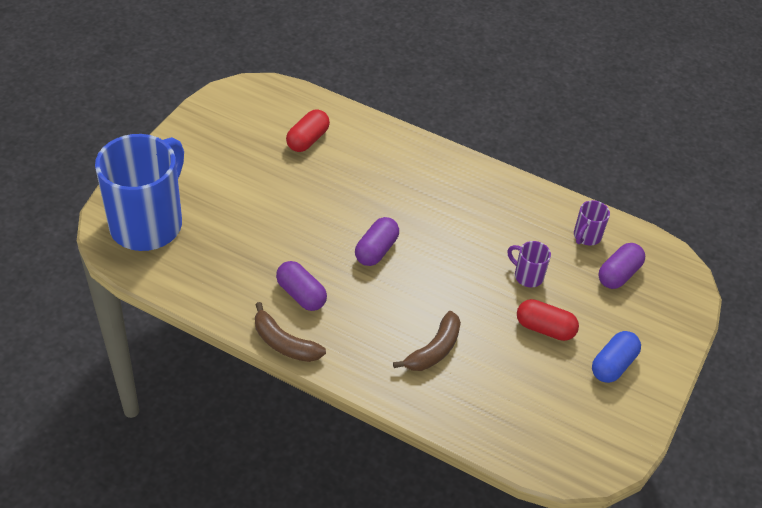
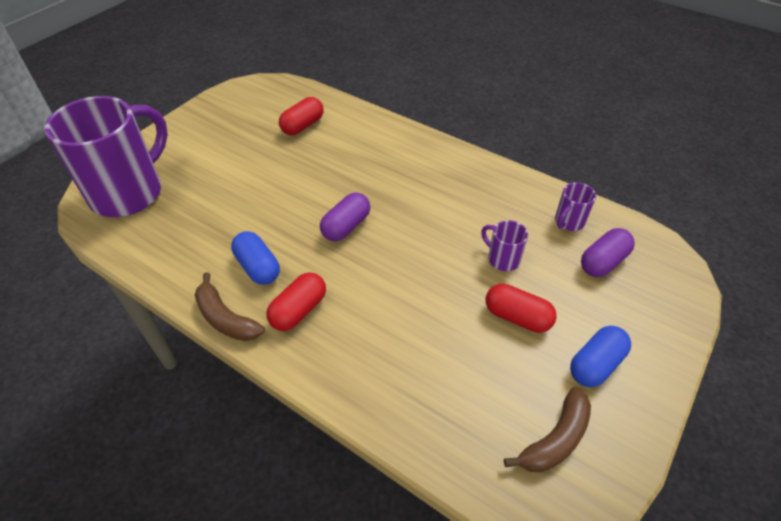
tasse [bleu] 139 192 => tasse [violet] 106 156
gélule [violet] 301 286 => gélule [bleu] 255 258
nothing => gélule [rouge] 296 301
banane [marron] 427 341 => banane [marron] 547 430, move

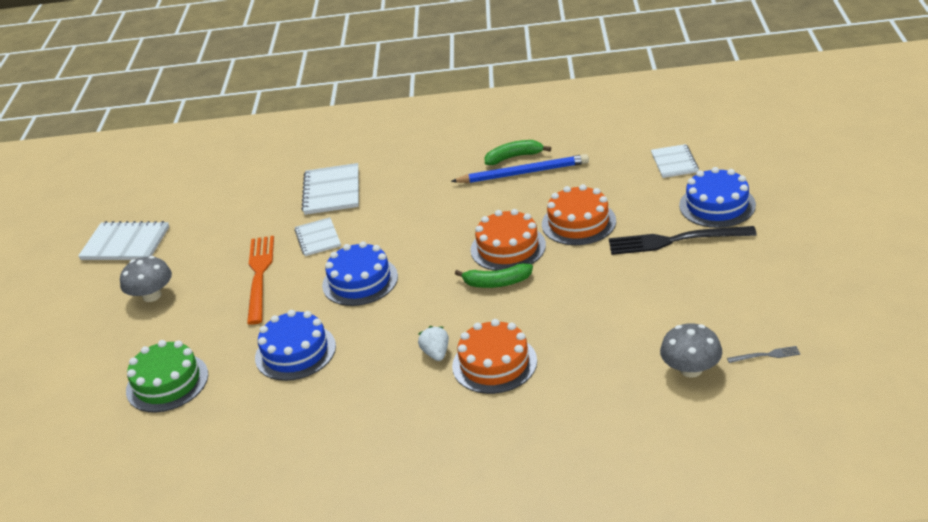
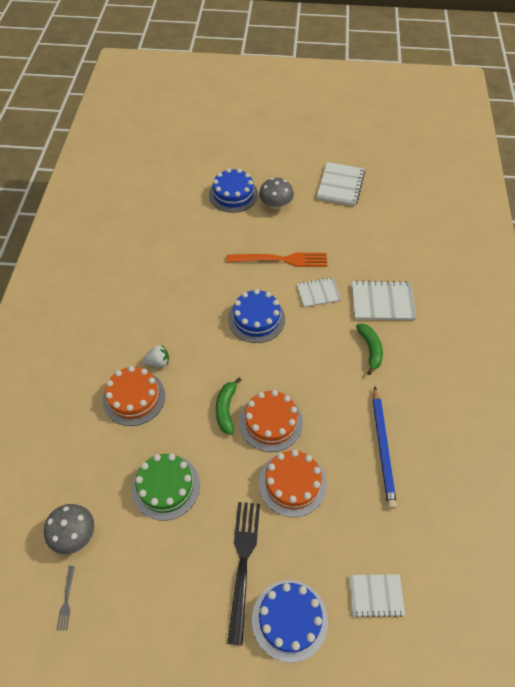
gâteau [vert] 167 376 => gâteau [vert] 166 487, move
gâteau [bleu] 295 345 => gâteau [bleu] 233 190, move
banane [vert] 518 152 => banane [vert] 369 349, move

^^^^

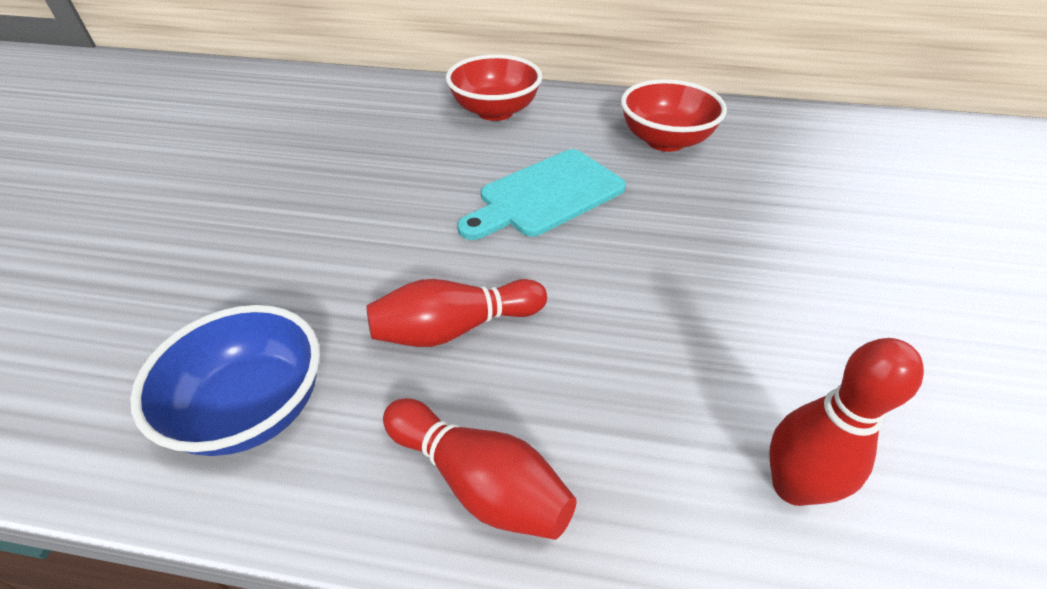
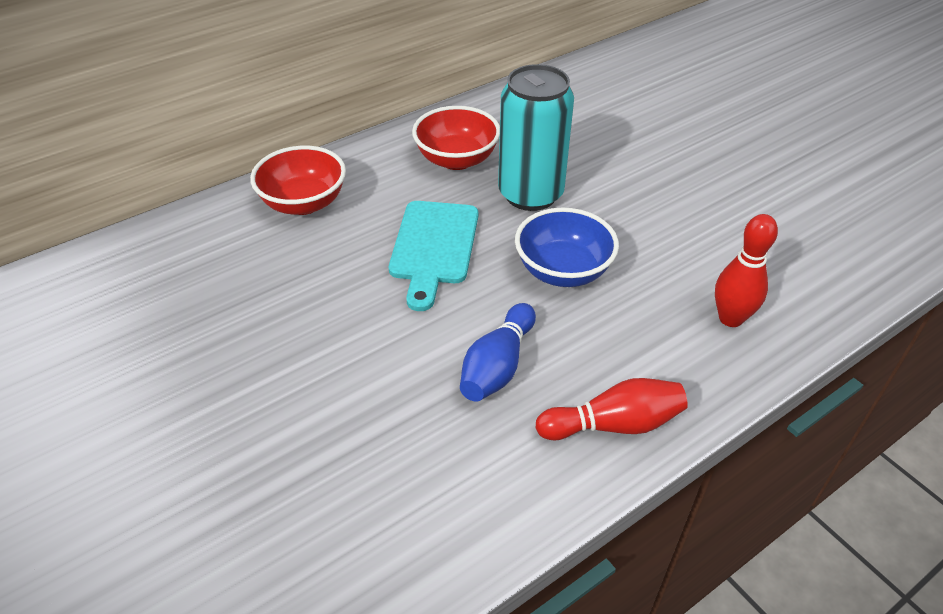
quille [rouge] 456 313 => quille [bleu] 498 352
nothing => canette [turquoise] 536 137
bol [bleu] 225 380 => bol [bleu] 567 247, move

^^^^

▶ _Exercise instructions_
Starting with the line above that holds "banane [marron] 427", restate each line word for word up to and including the line that holds "banane [vert] 518". Drop the pictures.

▶ _Solution for this problem_
banane [marron] 427 341 => banane [marron] 547 430, move

gâteau [vert] 167 376 => gâteau [vert] 166 487, move
gâteau [bleu] 295 345 => gâteau [bleu] 233 190, move
banane [vert] 518 152 => banane [vert] 369 349, move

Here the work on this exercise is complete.